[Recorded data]
[Start of Attachment]

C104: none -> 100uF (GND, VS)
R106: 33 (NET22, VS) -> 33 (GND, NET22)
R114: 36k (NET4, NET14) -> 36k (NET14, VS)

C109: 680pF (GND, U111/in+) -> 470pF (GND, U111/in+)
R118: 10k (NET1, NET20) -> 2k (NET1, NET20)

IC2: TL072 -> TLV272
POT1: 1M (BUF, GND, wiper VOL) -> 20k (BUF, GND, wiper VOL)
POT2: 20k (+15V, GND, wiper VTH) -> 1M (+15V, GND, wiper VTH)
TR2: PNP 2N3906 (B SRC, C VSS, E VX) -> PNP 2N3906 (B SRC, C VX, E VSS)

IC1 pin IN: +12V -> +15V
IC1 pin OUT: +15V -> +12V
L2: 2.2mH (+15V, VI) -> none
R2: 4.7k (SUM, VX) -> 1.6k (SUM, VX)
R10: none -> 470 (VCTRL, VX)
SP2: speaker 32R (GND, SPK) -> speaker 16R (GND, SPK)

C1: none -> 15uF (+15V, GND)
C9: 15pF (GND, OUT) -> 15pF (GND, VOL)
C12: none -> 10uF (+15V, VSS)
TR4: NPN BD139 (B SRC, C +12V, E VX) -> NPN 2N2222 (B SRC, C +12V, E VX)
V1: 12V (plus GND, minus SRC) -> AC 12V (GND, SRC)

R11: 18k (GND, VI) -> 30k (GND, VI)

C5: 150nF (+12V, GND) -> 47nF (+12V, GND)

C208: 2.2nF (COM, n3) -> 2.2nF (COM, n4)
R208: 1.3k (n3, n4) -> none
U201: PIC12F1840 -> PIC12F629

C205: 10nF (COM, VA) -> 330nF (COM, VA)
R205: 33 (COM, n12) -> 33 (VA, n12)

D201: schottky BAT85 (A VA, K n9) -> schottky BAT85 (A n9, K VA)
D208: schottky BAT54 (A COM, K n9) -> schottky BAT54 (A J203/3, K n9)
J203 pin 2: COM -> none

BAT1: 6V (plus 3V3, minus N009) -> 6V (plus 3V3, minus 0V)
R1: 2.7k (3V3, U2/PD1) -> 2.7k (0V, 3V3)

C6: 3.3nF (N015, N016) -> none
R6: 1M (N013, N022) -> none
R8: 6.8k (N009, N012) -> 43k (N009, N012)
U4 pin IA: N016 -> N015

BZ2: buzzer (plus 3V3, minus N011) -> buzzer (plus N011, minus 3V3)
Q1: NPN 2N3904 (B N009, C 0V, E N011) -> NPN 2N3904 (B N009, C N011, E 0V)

[End of Attachment]

### Brief
Could you return exactly the lines above from the line with "IC2: TL072 -> TLV272" to the line with "R1: 2.7k (3V3, U2/PD1) -> 2.7k (0V, 3V3)", both included, and nothing else?

### Solution to this exercise
IC2: TL072 -> TLV272
POT1: 1M (BUF, GND, wiper VOL) -> 20k (BUF, GND, wiper VOL)
POT2: 20k (+15V, GND, wiper VTH) -> 1M (+15V, GND, wiper VTH)
TR2: PNP 2N3906 (B SRC, C VSS, E VX) -> PNP 2N3906 (B SRC, C VX, E VSS)

IC1 pin IN: +12V -> +15V
IC1 pin OUT: +15V -> +12V
L2: 2.2mH (+15V, VI) -> none
R2: 4.7k (SUM, VX) -> 1.6k (SUM, VX)
R10: none -> 470 (VCTRL, VX)
SP2: speaker 32R (GND, SPK) -> speaker 16R (GND, SPK)

C1: none -> 15uF (+15V, GND)
C9: 15pF (GND, OUT) -> 15pF (GND, VOL)
C12: none -> 10uF (+15V, VSS)
TR4: NPN BD139 (B SRC, C +12V, E VX) -> NPN 2N2222 (B SRC, C +12V, E VX)
V1: 12V (plus GND, minus SRC) -> AC 12V (GND, SRC)

R11: 18k (GND, VI) -> 30k (GND, VI)

C5: 150nF (+12V, GND) -> 47nF (+12V, GND)

C208: 2.2nF (COM, n3) -> 2.2nF (COM, n4)
R208: 1.3k (n3, n4) -> none
U201: PIC12F1840 -> PIC12F629

C205: 10nF (COM, VA) -> 330nF (COM, VA)
R205: 33 (COM, n12) -> 33 (VA, n12)

D201: schottky BAT85 (A VA, K n9) -> schottky BAT85 (A n9, K VA)
D208: schottky BAT54 (A COM, K n9) -> schottky BAT54 (A J203/3, K n9)
J203 pin 2: COM -> none

BAT1: 6V (plus 3V3, minus N009) -> 6V (plus 3V3, minus 0V)
R1: 2.7k (3V3, U2/PD1) -> 2.7k (0V, 3V3)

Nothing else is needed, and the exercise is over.